DATA FOR PROCESSING:
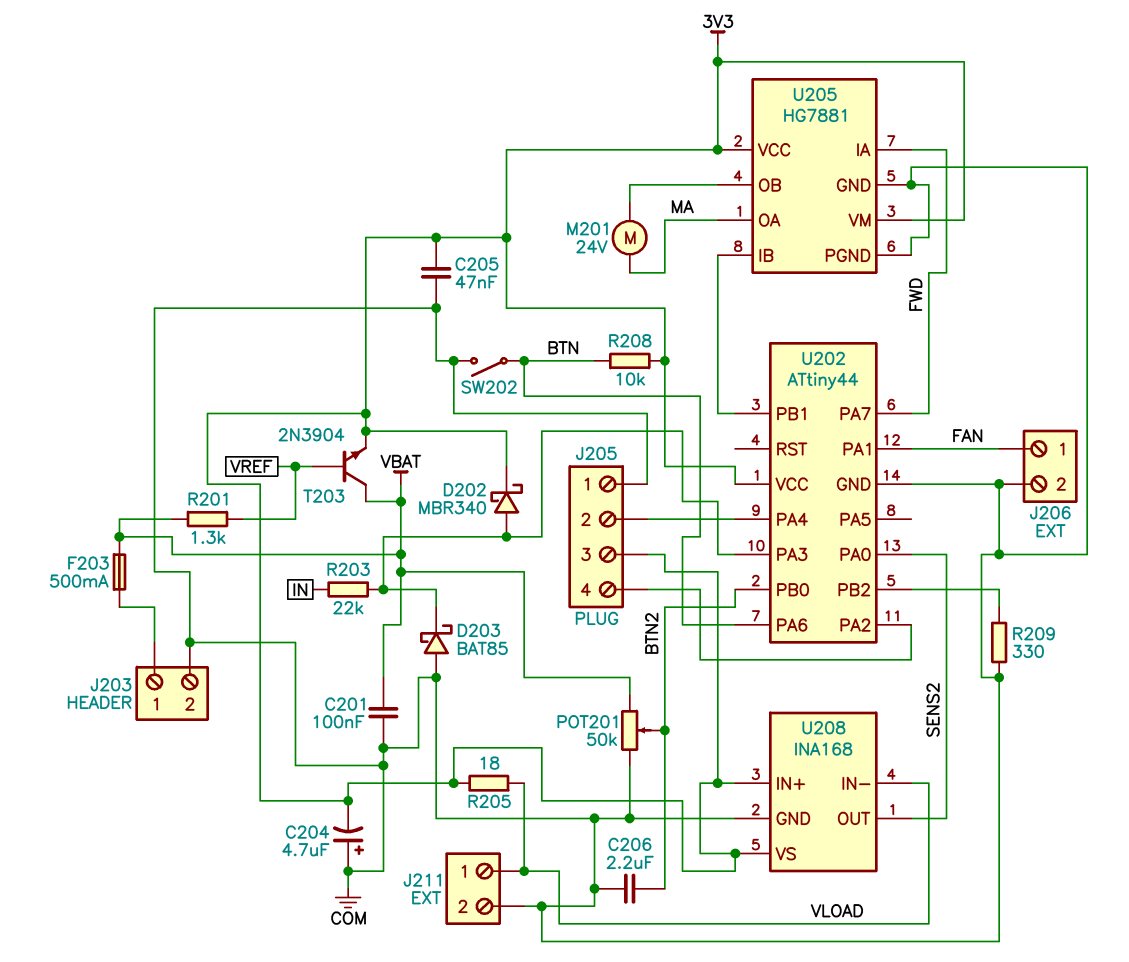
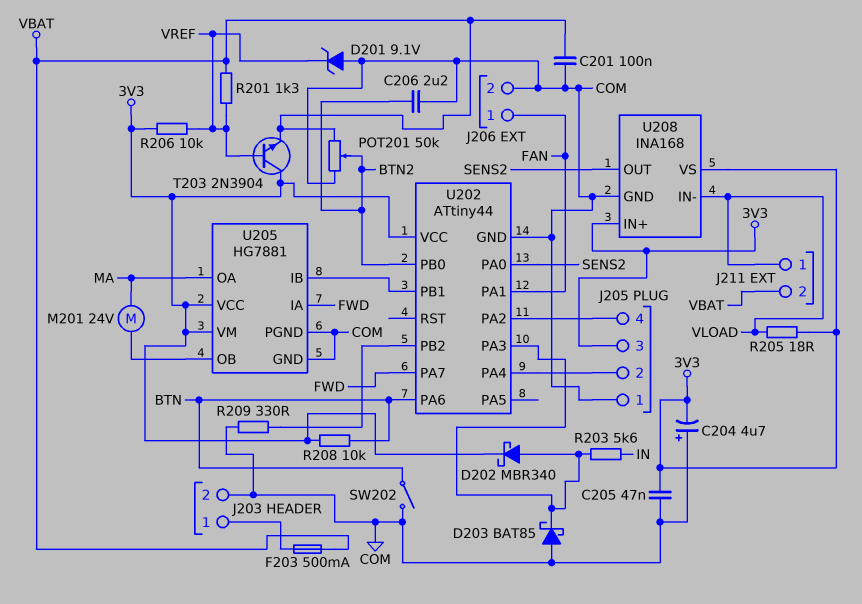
D201: none -> zener 9.1V (A COM, K VREF)
J211 pin 2: COM -> VBAT
R203: 22k (IN, U202/PA3) -> 5.6k (IN, U202/PA3)
R206: none -> 10k (3V3, VREF)
T203: NPN 2N3904 (B VREF, C VBAT, E 3V3) -> NPN 2N3904 (B VREF, C 3V3, E VBAT)

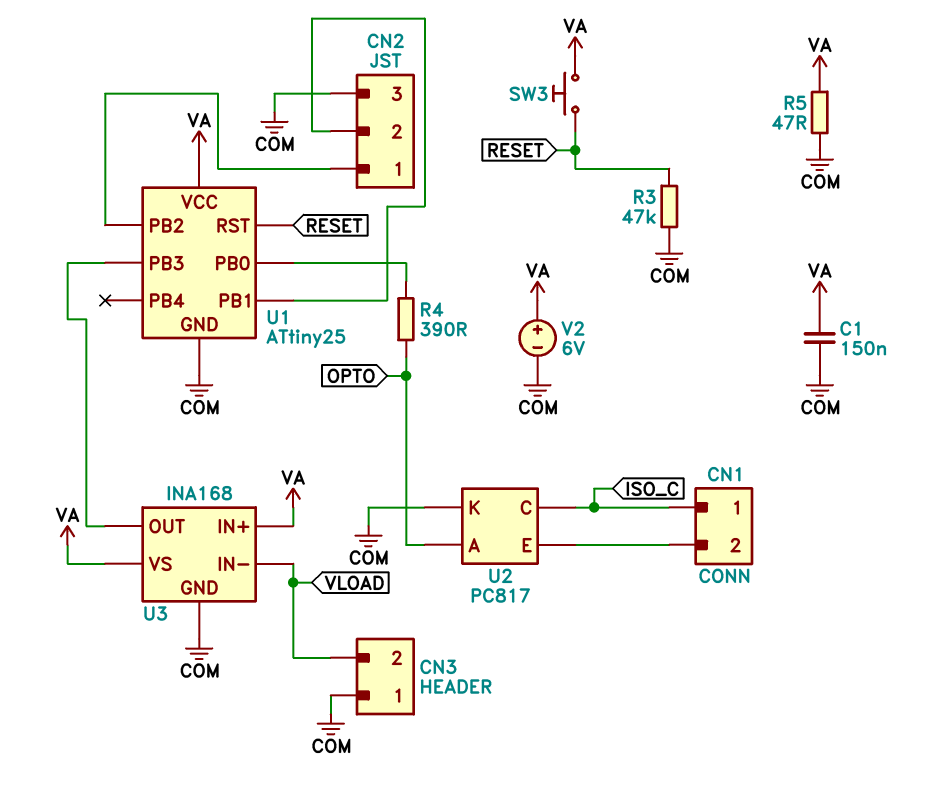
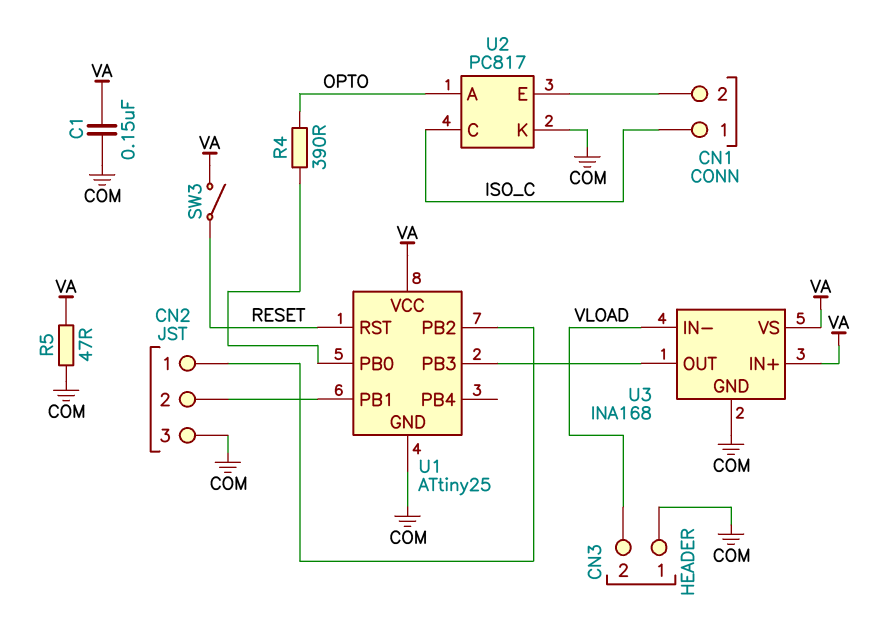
R3: 47k (COM, RESET) -> none
SW3: button (RESET, VA) -> switch (RESET, VA)
V2: 6V (plus VA, minus COM) -> none

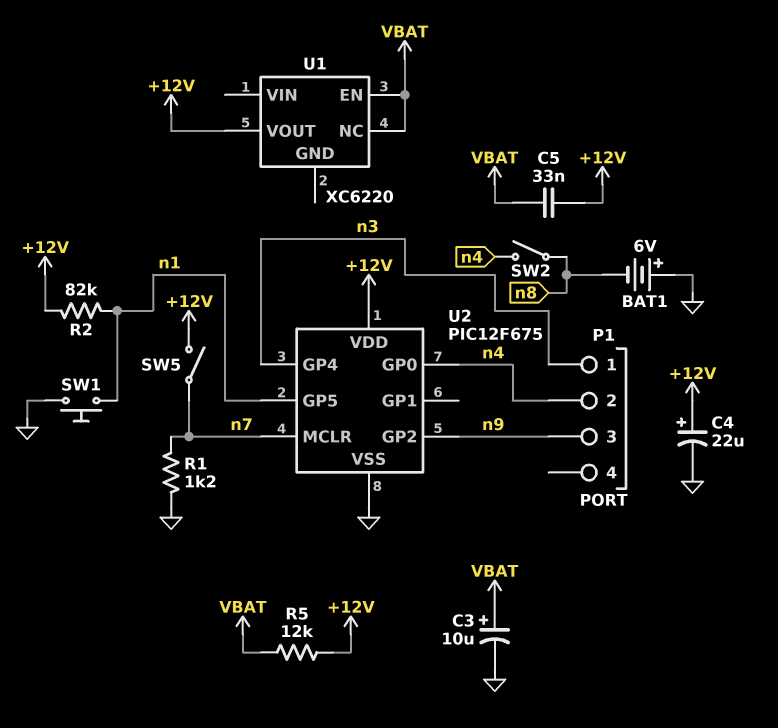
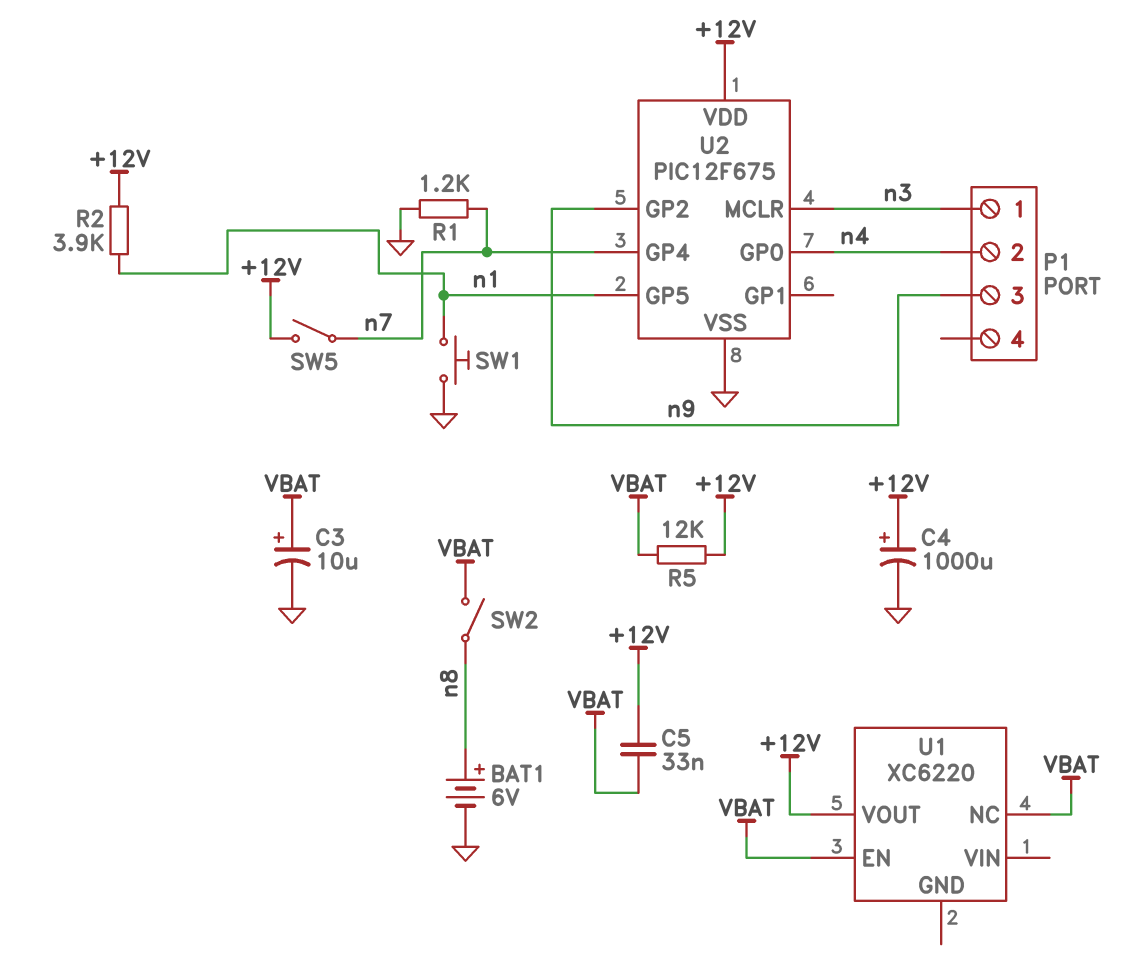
BAT1: 6V (plus GND, minus n8) -> 6V (plus n8, minus GND)
C4: 22uF (plus +12V, minus GND) -> 1000uF (plus +12V, minus GND)
R2: 82k (+12V, n1) -> 3.9k (+12V, n1)
SW2: switch (n4, n8) -> switch (VBAT, n8)
U2 pin GP4: n3 -> n7
U2 pin MCLR: n7 -> n3

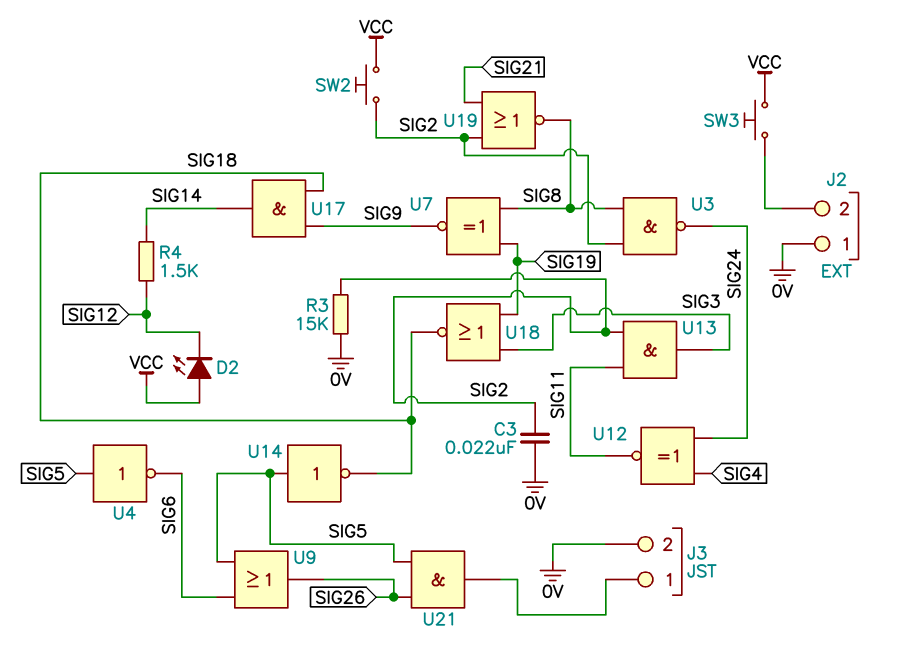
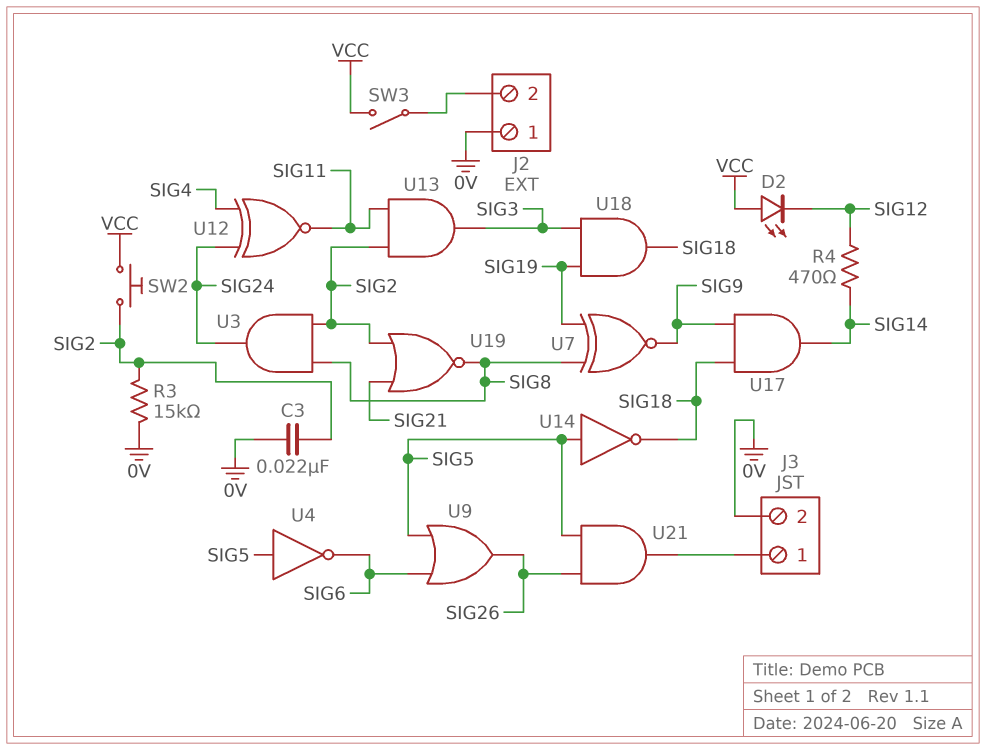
R4: 1.5k (SIG12, SIG14) -> 470 (SIG12, SIG14)
SW3: button (J2/2, VCC) -> switch (J2/2, VCC)
U3: NAND (in SIG2, in SIG8, out SIG24) -> AND (in SIG2, in SIG8, out SIG24)
U18: NOR (in SIG3, in SIG19, out SIG18) -> AND (in SIG3, in SIG19, out SIG18)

EXERCISE GOAL: Write each entry again exactly, minus any images.

EXPECTED ANSWER:
D201: none -> zener 9.1V (A COM, K VREF)
J211 pin 2: COM -> VBAT
R203: 22k (IN, U202/PA3) -> 5.6k (IN, U202/PA3)
R206: none -> 10k (3V3, VREF)
T203: NPN 2N3904 (B VREF, C VBAT, E 3V3) -> NPN 2N3904 (B VREF, C 3V3, E VBAT)

R3: 47k (COM, RESET) -> none
SW3: button (RESET, VA) -> switch (RESET, VA)
V2: 6V (plus VA, minus COM) -> none

BAT1: 6V (plus GND, minus n8) -> 6V (plus n8, minus GND)
C4: 22uF (plus +12V, minus GND) -> 1000uF (plus +12V, minus GND)
R2: 82k (+12V, n1) -> 3.9k (+12V, n1)
SW2: switch (n4, n8) -> switch (VBAT, n8)
U2 pin GP4: n3 -> n7
U2 pin MCLR: n7 -> n3

R4: 1.5k (SIG12, SIG14) -> 470 (SIG12, SIG14)
SW3: button (J2/2, VCC) -> switch (J2/2, VCC)
U3: NAND (in SIG2, in SIG8, out SIG24) -> AND (in SIG2, in SIG8, out SIG24)
U18: NOR (in SIG3, in SIG19, out SIG18) -> AND (in SIG3, in SIG19, out SIG18)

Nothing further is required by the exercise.